_Aim of the exercise_
All of the data, word for word and free of pictures, is the expected result.

Spatial reasoning data:
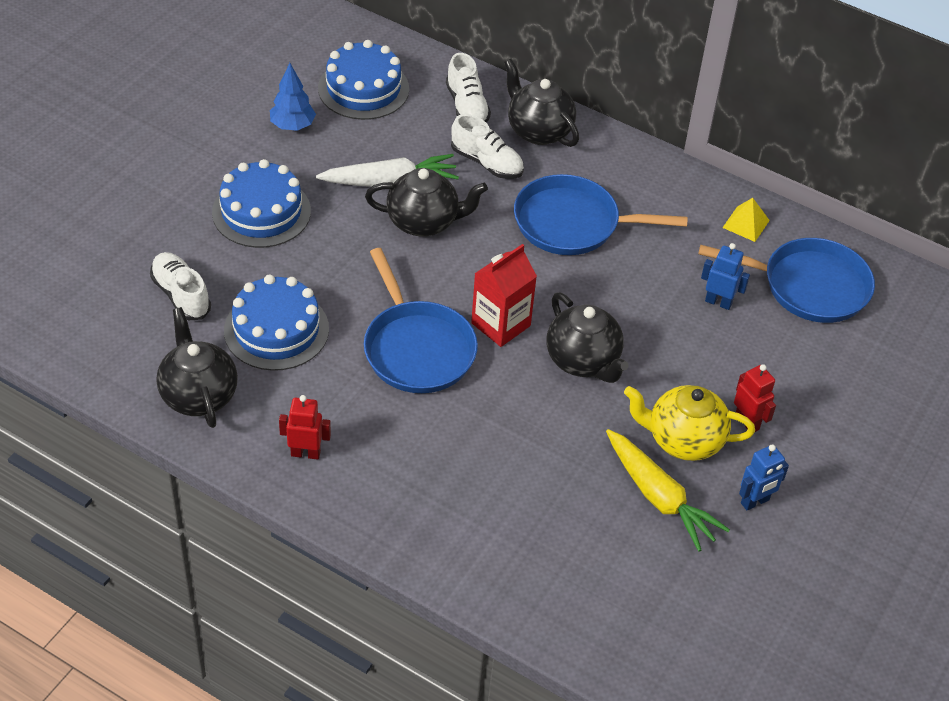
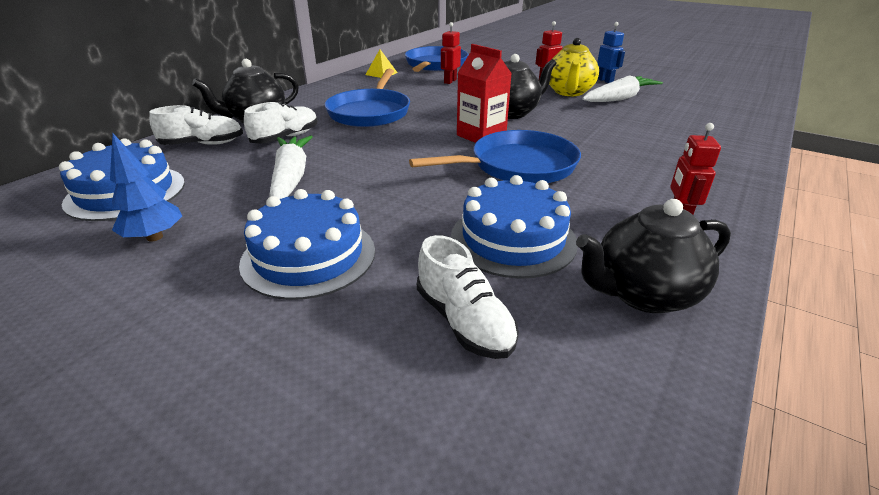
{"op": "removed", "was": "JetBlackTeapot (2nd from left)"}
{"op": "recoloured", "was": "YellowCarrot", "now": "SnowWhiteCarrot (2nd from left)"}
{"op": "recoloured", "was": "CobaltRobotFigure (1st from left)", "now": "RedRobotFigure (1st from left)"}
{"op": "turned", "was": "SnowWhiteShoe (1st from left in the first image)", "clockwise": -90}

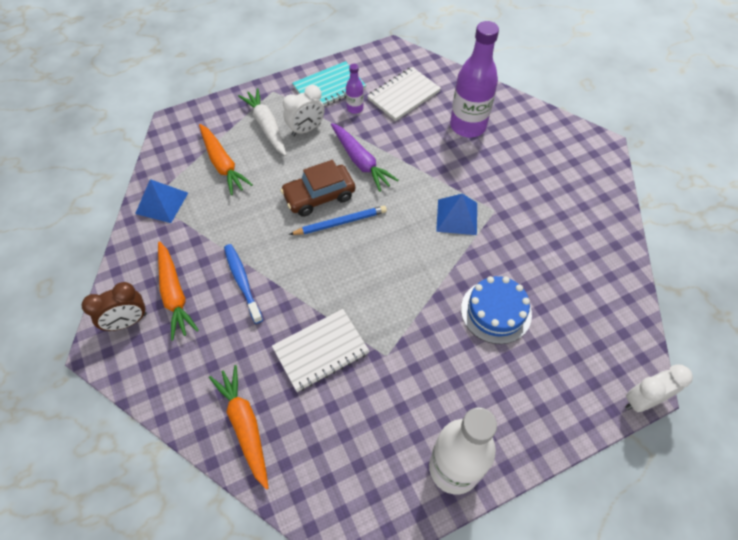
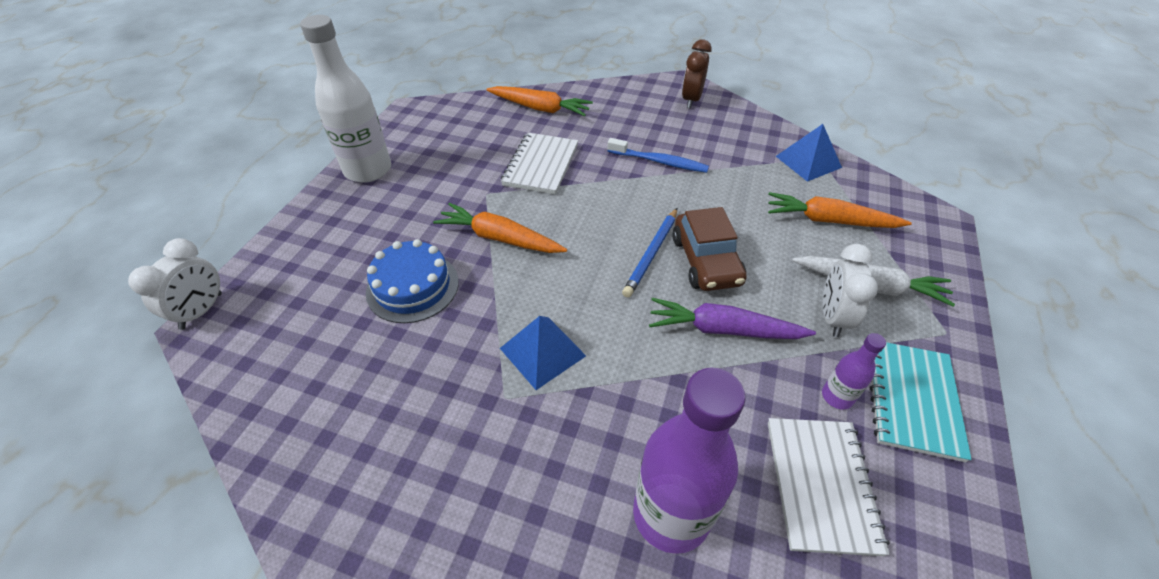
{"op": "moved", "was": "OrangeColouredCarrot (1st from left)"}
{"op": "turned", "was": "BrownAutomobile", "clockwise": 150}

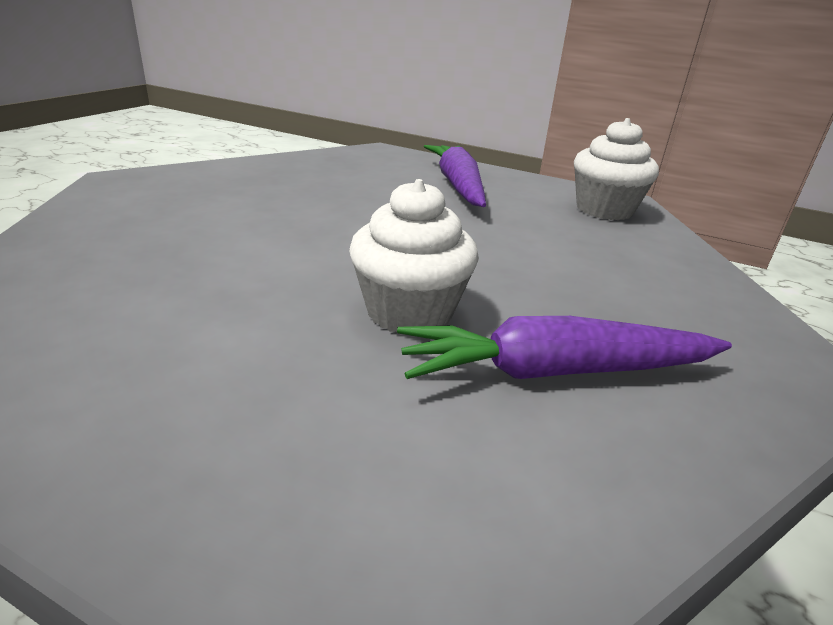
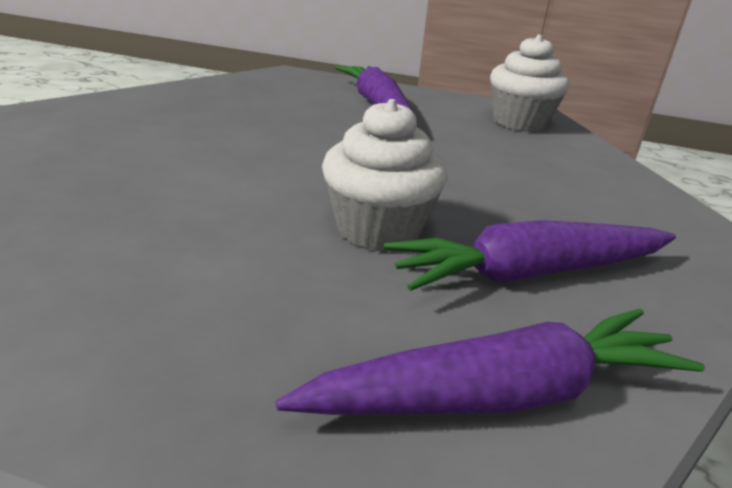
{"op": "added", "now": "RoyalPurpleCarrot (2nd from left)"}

_Task answer_
{"op": "removed", "was": "JetBlackTeapot (2nd from left)"}
{"op": "recoloured", "was": "YellowCarrot", "now": "SnowWhiteCarrot (2nd from left)"}
{"op": "recoloured", "was": "CobaltRobotFigure (1st from left)", "now": "RedRobotFigure (1st from left)"}
{"op": "turned", "was": "SnowWhiteShoe (1st from left in the first image)", "clockwise": -90}

{"op": "moved", "was": "OrangeColouredCarrot (1st from left)"}
{"op": "turned", "was": "BrownAutomobile", "clockwise": 150}

{"op": "added", "now": "RoyalPurpleCarrot (2nd from left)"}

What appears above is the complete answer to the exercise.